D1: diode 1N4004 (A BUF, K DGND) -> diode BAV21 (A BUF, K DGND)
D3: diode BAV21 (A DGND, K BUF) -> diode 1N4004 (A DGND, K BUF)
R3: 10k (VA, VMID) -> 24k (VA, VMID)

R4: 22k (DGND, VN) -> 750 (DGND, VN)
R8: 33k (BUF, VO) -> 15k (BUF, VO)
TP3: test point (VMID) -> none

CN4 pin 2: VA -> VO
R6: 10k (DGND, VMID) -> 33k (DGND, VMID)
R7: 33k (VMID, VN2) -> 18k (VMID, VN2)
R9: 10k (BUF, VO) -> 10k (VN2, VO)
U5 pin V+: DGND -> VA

******************************

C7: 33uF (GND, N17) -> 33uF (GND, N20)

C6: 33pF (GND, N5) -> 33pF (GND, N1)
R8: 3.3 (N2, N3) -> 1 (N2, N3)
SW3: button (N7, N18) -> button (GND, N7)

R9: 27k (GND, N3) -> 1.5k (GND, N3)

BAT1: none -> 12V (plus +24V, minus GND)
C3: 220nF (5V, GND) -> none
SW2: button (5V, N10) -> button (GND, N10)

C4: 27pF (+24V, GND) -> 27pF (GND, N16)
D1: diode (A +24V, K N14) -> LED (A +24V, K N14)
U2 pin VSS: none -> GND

******************************

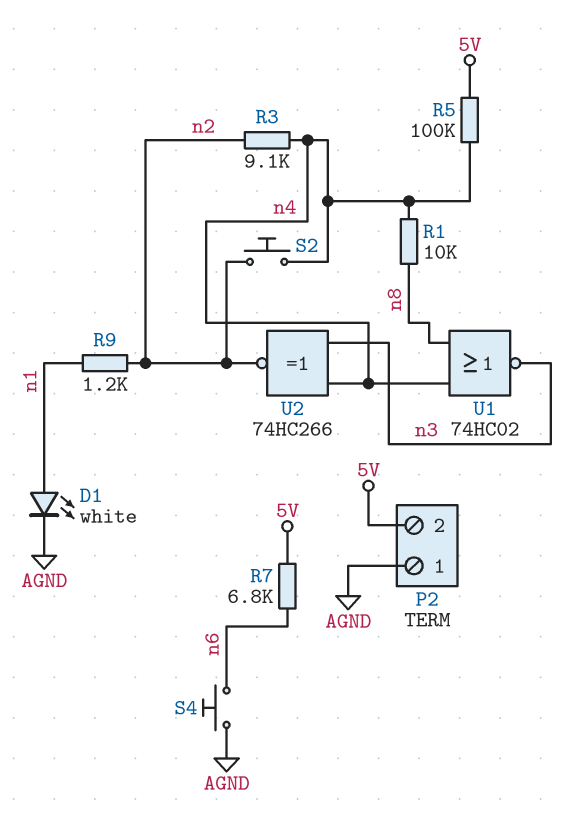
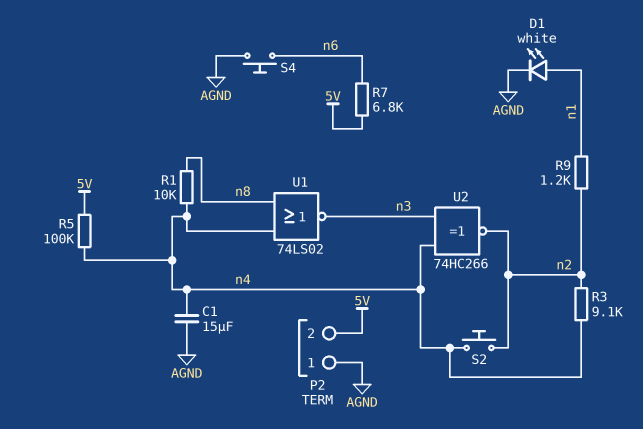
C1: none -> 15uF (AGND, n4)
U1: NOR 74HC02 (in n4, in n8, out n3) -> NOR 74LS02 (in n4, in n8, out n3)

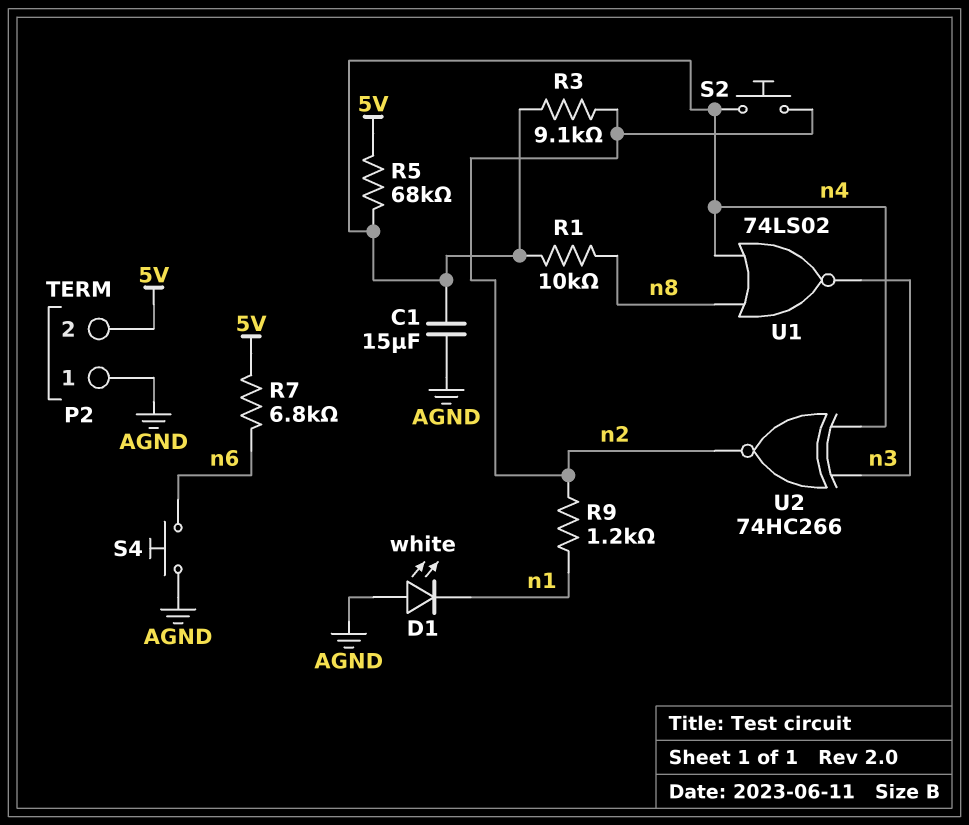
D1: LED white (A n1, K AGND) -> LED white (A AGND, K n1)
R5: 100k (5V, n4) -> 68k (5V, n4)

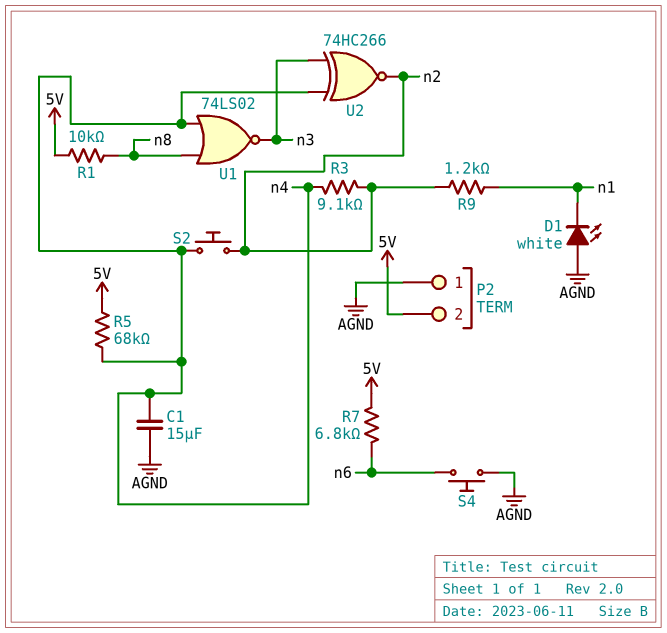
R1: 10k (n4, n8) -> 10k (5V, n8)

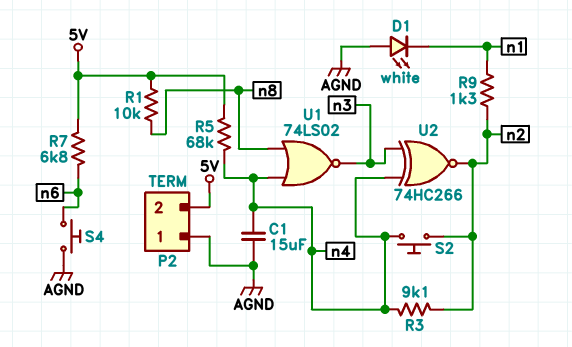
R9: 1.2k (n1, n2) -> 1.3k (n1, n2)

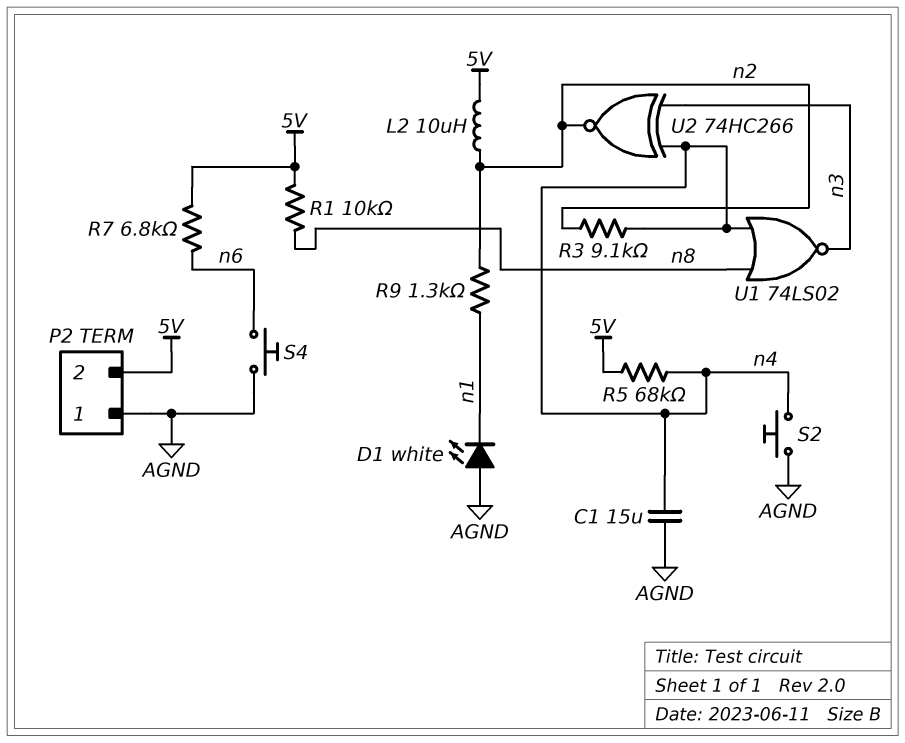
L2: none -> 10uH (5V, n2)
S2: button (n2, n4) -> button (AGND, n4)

******************************

Among the entries above, how many lines hold the word "diode"? Reply with only that number.

3